Begin Material

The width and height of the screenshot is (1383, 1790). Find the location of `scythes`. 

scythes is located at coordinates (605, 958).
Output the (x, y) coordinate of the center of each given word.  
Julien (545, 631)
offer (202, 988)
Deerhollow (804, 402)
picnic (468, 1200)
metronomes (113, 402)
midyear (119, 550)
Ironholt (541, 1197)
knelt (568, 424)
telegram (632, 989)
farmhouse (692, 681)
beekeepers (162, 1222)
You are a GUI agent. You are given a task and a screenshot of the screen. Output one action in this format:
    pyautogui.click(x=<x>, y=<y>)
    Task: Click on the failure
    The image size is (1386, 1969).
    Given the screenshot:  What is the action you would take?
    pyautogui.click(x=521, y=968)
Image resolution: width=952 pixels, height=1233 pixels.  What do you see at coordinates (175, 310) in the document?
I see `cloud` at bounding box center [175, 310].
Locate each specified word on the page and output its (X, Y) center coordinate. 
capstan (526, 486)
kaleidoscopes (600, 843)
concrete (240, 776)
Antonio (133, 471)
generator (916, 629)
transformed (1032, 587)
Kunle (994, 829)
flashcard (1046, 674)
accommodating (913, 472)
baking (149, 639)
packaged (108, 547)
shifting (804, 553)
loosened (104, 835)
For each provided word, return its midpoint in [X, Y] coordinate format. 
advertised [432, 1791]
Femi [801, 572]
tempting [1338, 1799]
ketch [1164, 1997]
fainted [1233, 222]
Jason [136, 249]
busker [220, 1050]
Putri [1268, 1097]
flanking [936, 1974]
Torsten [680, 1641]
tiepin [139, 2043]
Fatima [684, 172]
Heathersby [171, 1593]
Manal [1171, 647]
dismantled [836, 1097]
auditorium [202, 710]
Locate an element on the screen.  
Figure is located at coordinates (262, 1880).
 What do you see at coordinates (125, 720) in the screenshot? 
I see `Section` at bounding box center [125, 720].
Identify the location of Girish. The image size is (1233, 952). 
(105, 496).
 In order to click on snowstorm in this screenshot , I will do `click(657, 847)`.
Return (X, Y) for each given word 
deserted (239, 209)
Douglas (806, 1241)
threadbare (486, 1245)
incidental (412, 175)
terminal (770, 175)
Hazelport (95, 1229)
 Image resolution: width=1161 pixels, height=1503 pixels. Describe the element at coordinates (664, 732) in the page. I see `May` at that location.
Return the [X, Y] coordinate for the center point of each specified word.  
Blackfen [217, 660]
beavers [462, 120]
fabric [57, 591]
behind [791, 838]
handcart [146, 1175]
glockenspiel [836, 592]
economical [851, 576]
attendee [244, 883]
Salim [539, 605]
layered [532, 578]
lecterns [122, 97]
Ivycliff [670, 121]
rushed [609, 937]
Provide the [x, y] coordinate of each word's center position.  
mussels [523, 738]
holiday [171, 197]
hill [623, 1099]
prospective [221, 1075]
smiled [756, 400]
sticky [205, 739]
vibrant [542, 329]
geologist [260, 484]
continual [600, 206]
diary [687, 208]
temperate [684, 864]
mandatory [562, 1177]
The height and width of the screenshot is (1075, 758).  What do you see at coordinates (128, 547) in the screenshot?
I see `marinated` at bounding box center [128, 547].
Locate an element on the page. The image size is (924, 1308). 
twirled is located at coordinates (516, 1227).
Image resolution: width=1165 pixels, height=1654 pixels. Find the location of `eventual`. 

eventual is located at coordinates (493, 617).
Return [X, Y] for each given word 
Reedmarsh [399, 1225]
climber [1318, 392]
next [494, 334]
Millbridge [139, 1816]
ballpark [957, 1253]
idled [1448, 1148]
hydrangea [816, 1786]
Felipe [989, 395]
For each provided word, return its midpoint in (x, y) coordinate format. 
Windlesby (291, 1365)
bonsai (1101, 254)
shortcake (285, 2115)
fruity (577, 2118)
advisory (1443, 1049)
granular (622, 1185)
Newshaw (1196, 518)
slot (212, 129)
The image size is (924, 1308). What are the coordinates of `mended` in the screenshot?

End Material

*Exercise requirements:* Copy the records verbatim from the line containing "continual [600, 206]" through the end of the records.

*Task output:*
continual [600, 206]
diary [687, 208]
temperate [684, 864]
mandatory [562, 1177]
The height and width of the screenshot is (1075, 758).  What do you see at coordinates (128, 547) in the screenshot?
I see `marinated` at bounding box center [128, 547].
Locate an element on the page. The image size is (924, 1308). 
twirled is located at coordinates (516, 1227).
Image resolution: width=1165 pixels, height=1654 pixels. Find the location of `eventual`. 

eventual is located at coordinates (493, 617).
Return [X, Y] for each given word 
Reedmarsh [399, 1225]
climber [1318, 392]
next [494, 334]
Millbridge [139, 1816]
ballpark [957, 1253]
idled [1448, 1148]
hydrangea [816, 1786]
Felipe [989, 395]
For each provided word, return its midpoint in (x, y) coordinate format. 
Windlesby (291, 1365)
bonsai (1101, 254)
shortcake (285, 2115)
fruity (577, 2118)
advisory (1443, 1049)
granular (622, 1185)
Newshaw (1196, 518)
slot (212, 129)
The image size is (924, 1308). What are the coordinates of `mended` in the screenshot?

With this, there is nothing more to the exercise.